YOUR OBJECTIVE » Set down a word-for-word copy of the data below, limited to the lines from the first through the line with "brown brick A3:B4 level 2 -> none".
RECORDS FOR THIS TASK below:
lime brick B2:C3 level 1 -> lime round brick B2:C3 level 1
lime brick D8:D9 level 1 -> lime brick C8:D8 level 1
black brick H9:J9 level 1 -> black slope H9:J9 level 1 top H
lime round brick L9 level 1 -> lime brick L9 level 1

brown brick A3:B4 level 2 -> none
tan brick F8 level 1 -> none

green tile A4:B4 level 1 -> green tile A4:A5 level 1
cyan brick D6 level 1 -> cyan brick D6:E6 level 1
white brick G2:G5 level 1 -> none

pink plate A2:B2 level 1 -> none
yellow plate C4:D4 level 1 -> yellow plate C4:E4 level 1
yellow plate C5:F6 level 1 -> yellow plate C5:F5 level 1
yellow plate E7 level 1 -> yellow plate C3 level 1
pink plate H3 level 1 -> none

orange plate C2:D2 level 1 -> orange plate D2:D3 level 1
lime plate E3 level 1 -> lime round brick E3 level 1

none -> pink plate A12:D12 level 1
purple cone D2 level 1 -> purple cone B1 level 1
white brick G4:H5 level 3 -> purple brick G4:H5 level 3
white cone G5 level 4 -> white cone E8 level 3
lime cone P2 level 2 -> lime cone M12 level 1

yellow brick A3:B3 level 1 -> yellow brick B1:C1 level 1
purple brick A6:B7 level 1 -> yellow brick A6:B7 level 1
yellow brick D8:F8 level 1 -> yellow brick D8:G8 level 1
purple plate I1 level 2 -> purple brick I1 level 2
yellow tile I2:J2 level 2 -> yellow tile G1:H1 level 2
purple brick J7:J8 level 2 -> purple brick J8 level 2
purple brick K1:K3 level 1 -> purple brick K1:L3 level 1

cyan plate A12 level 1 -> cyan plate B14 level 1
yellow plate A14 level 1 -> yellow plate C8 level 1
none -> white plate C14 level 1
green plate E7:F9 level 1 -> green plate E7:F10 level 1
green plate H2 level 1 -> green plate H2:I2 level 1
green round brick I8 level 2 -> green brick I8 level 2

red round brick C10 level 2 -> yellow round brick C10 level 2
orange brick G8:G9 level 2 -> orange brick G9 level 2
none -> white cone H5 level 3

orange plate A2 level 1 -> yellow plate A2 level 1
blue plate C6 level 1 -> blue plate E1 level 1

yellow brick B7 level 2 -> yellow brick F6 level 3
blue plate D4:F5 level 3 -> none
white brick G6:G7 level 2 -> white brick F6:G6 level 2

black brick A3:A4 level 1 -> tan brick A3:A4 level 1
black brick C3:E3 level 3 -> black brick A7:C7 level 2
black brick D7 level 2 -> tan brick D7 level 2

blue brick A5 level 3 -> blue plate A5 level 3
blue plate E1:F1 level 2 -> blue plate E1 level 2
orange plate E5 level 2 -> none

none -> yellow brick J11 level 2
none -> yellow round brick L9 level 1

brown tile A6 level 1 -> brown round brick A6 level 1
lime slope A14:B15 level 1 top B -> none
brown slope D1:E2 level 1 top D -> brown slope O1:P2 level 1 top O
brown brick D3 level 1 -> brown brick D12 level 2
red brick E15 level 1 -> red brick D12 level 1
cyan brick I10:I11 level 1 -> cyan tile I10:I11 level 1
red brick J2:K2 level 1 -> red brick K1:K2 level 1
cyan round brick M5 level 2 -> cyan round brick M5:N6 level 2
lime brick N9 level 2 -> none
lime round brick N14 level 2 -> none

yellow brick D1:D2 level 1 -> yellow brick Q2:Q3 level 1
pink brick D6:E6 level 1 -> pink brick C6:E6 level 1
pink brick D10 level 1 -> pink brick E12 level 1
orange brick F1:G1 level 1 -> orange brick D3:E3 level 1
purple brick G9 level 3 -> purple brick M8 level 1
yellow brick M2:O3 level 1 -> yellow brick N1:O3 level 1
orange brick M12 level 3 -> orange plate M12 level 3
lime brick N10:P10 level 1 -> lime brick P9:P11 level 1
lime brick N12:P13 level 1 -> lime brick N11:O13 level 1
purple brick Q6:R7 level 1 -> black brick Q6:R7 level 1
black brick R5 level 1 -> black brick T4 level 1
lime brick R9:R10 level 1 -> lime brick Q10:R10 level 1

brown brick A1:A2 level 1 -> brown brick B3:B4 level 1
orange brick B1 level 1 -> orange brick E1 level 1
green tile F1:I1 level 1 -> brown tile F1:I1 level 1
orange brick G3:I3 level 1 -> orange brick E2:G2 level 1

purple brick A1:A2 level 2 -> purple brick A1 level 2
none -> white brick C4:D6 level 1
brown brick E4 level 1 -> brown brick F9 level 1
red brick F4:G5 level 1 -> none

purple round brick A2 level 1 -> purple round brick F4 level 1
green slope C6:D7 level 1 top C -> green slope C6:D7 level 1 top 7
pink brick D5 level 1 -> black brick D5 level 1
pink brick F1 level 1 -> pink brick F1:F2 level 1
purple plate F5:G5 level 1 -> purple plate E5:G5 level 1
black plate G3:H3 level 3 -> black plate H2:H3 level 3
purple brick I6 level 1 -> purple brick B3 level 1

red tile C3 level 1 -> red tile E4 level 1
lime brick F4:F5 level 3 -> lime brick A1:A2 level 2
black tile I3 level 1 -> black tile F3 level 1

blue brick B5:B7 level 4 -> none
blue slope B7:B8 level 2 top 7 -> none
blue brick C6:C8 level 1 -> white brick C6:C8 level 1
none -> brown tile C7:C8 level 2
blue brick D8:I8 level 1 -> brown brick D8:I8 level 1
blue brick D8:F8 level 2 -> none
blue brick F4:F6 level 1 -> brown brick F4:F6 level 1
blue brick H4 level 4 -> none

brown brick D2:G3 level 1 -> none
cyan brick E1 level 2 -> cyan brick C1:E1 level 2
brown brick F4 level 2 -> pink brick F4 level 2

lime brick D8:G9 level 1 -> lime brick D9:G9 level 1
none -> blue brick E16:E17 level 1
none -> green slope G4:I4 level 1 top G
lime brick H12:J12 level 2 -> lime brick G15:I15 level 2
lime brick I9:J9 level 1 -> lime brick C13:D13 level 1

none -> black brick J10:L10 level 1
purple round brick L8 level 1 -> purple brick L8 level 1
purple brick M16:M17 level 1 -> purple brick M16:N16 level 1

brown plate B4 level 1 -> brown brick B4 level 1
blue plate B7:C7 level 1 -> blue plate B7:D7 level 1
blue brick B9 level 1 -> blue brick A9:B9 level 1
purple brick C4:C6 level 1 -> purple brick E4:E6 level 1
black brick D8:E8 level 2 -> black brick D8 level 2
End of RECORDS FOR THIS TASK.
OUTPUT »
lime brick B2:C3 level 1 -> lime round brick B2:C3 level 1
lime brick D8:D9 level 1 -> lime brick C8:D8 level 1
black brick H9:J9 level 1 -> black slope H9:J9 level 1 top H
lime round brick L9 level 1 -> lime brick L9 level 1

brown brick A3:B4 level 2 -> none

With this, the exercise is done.